Counting task data
......

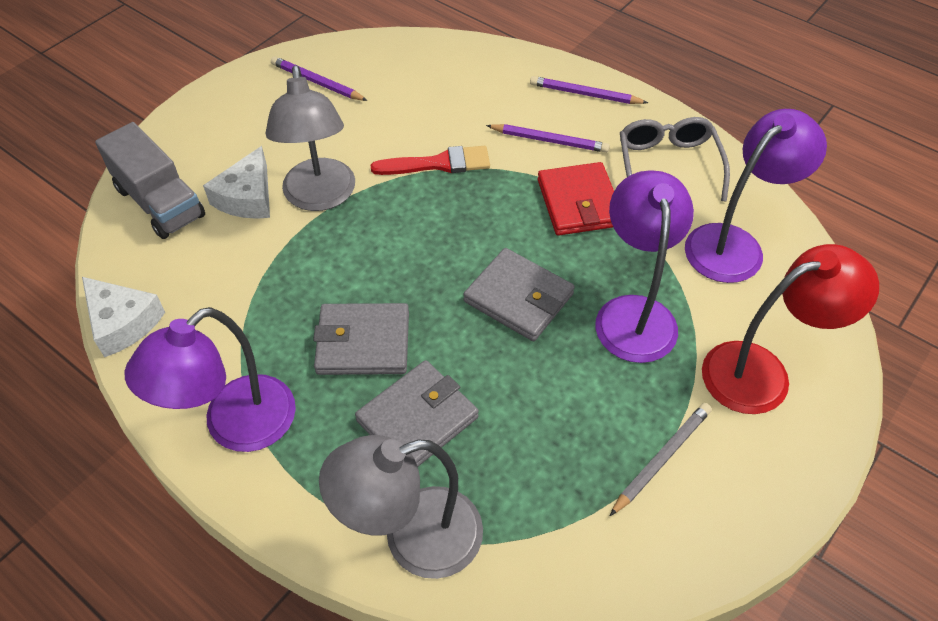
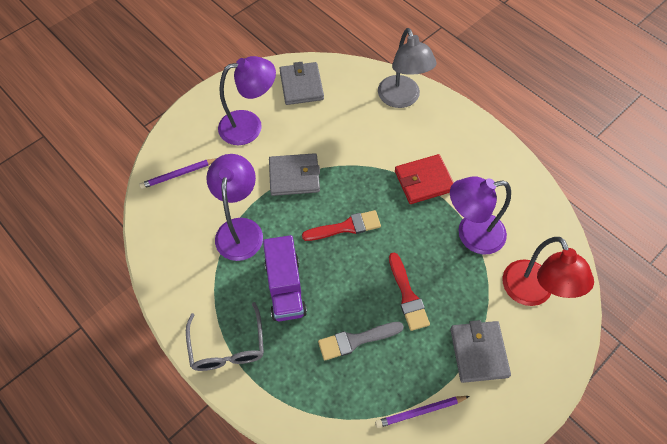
grey brush: none = 0 -> [318,322,404,361] = 1
grey lamp: [266,65,355,211] [319,435,483,579] = 2 -> [378,28,437,108] = 1
grey pencil: [610,403,712,516] = 1 -> none = 0
grey truck: [95,122,205,239] = 1 -> none = 0
purple pencil: [271,56,368,101] [486,124,610,153] [530,76,648,104] = 3 -> [139,158,217,189] [375,396,470,428] = 2
purple truck: none = 0 -> [263,235,307,321] = 1
red brush: [371,146,490,175] = 1 -> [302,210,381,241] [389,253,430,331] = 2
white cheese: [82,277,165,357] [203,146,270,219] = 2 -> none = 0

......

[What is expected]
Check each line of the records above for "purple", and copy those that have it.

[Answer box]
purple pencil: [271,56,368,101] [486,124,610,153] [530,76,648,104] = 3 -> [139,158,217,189] [375,396,470,428] = 2
purple truck: none = 0 -> [263,235,307,321] = 1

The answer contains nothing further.